:: Task goal ::
Reproduce the entries that follow exactly. No picture should appear in the result.

======== Data shown

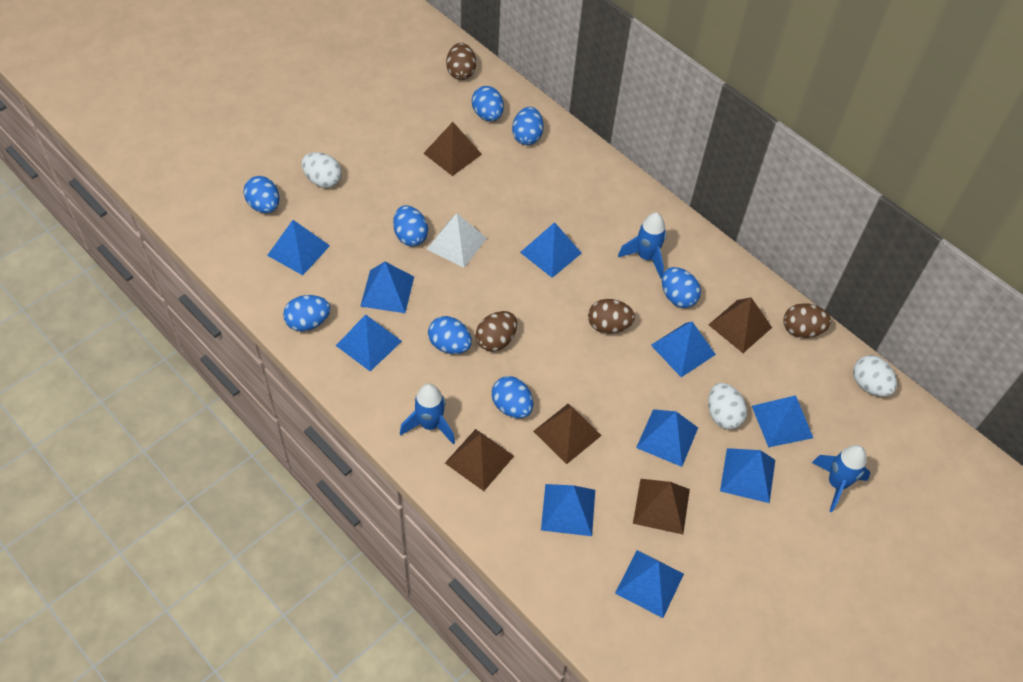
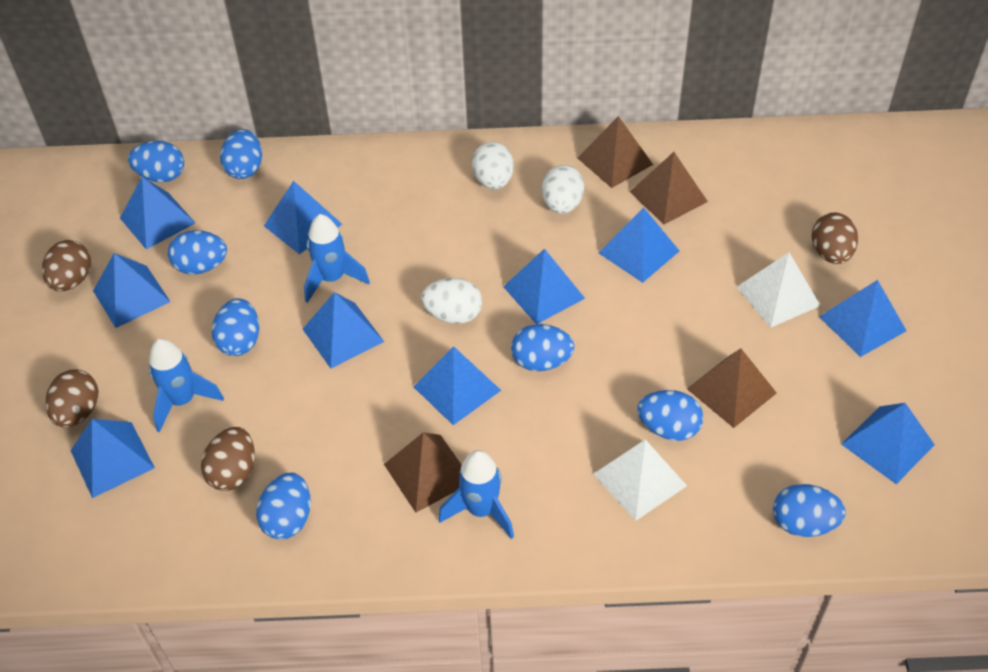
brown pyramid: 5 -> 4
white pyramid: 1 -> 2

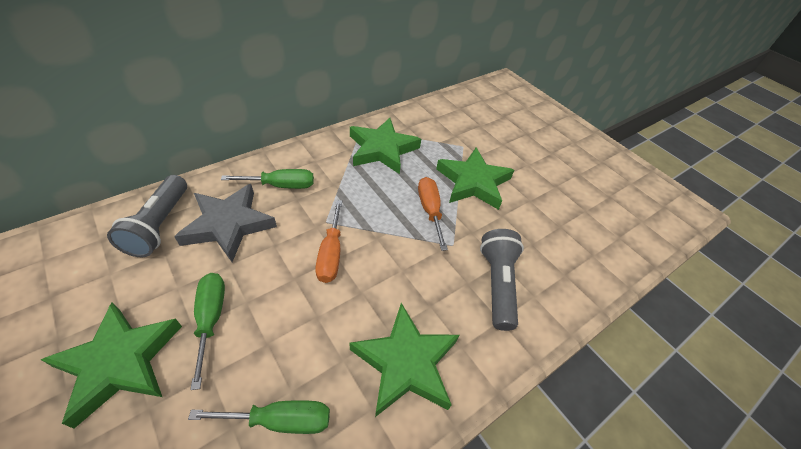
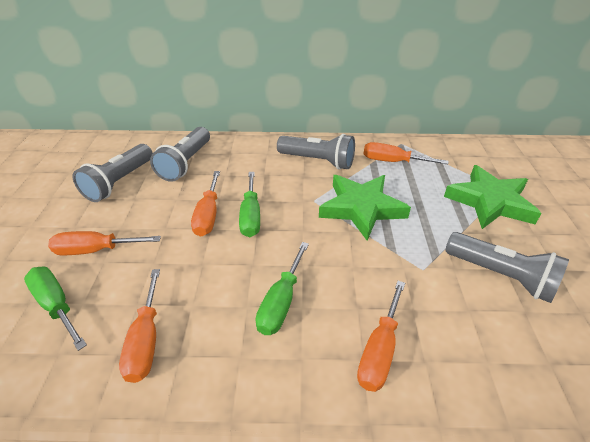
green star: 4 -> 2
grey flashlight: 2 -> 4
grey star: 1 -> 0
orange screwdriver: 2 -> 5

================

:: Answer for the task ::
brown pyramid: 5 -> 4
white pyramid: 1 -> 2

green star: 4 -> 2
grey flashlight: 2 -> 4
grey star: 1 -> 0
orange screwdriver: 2 -> 5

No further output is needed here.